"""
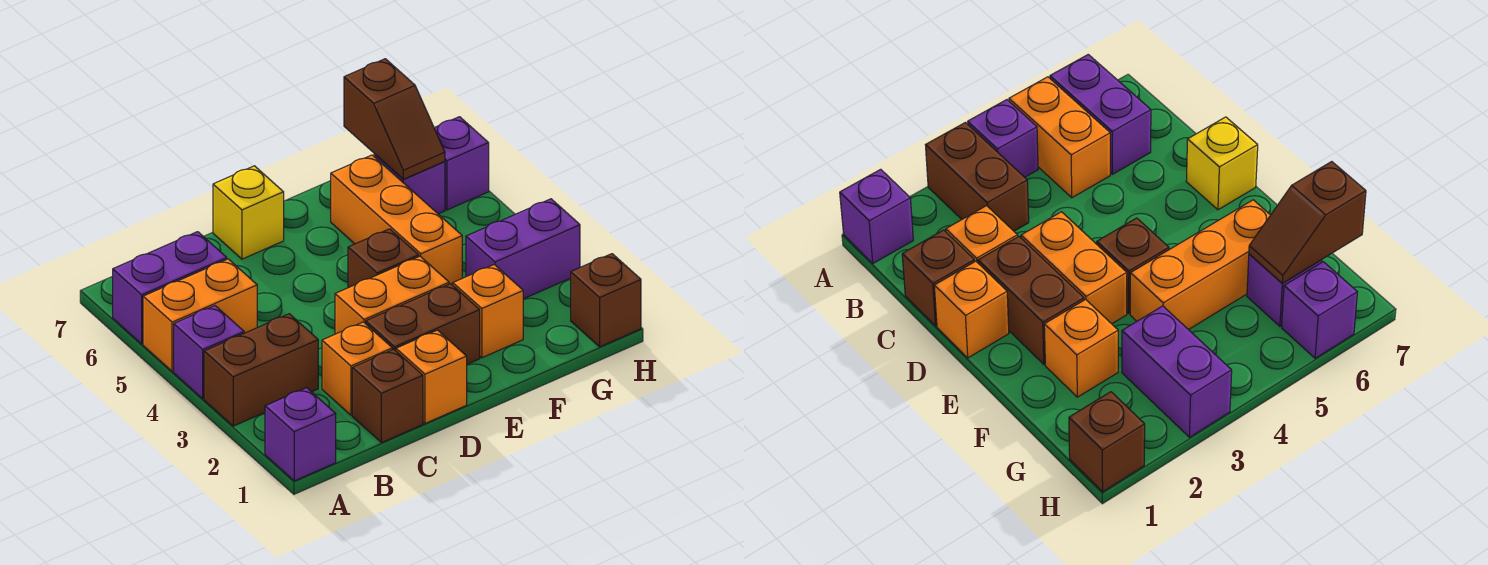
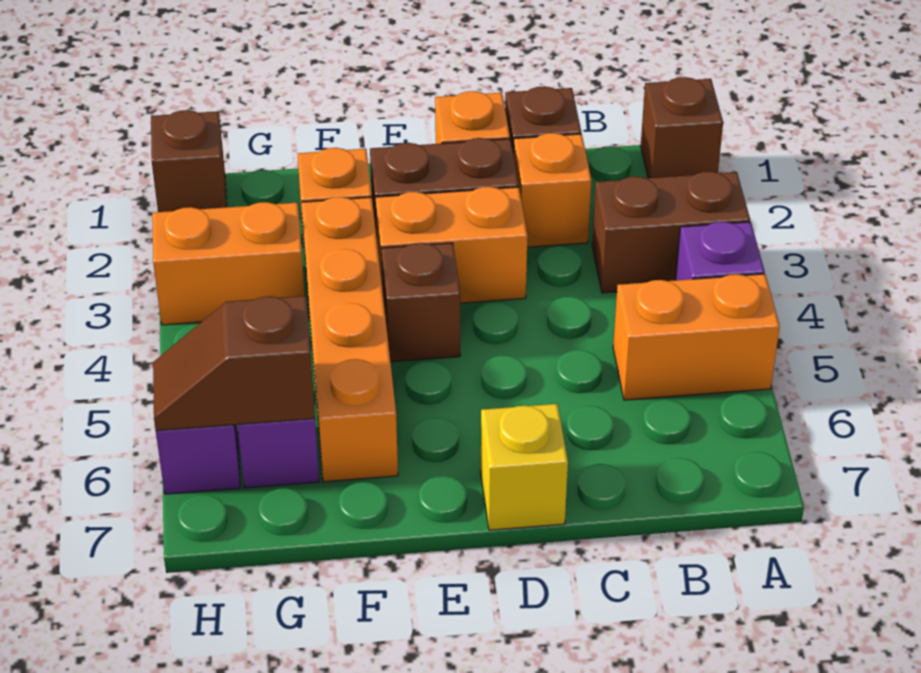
purple brick A1 level 1 -> brown brick A1 level 1
purple brick A6:B6 level 1 -> none
orange brick F4:F6 level 1 -> orange brick F3:F6 level 1
purple brick G3:H3 level 1 -> orange brick G3:H3 level 1
brown slope G6:G7 level 2 top 7 -> brown slope G6:H6 level 2 top G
"""
*Problem:*
All lines above holding the word "brown" make up the answer; copy each one.

*Your response:*
purple brick A1 level 1 -> brown brick A1 level 1
brown slope G6:G7 level 2 top 7 -> brown slope G6:H6 level 2 top G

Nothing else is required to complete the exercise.